- WORK REQUIRED:
Look through the lines of the material and count those containing "brick". Give that count alone.

- DATASET CONTENT:
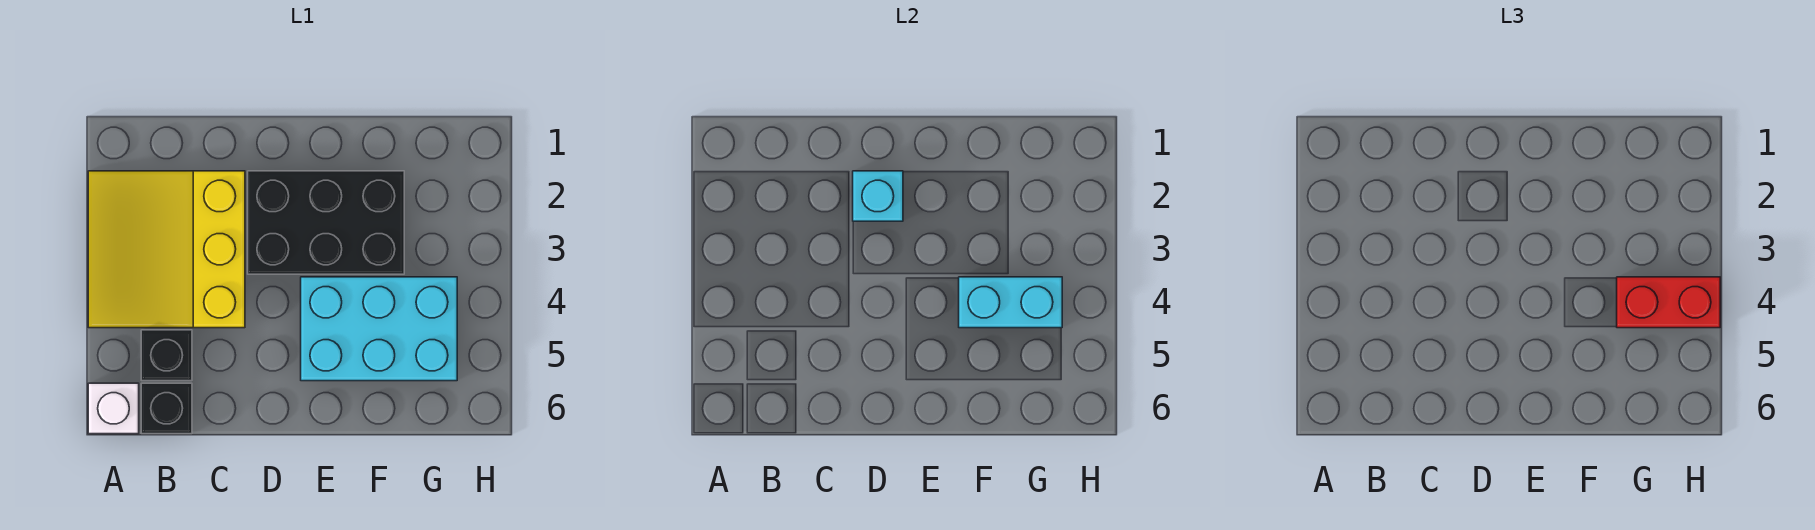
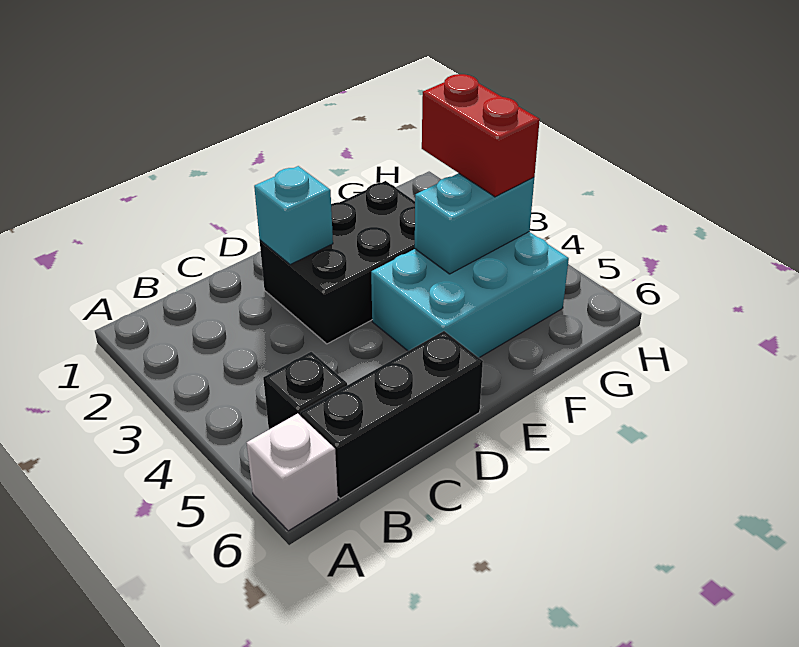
yellow slope A2:C4 level 1 top C -> none
black brick B6 level 1 -> black brick B6:D6 level 1
red brick G4:H4 level 3 -> red brick G3:G4 level 3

- SOLVED PROBLEM:
2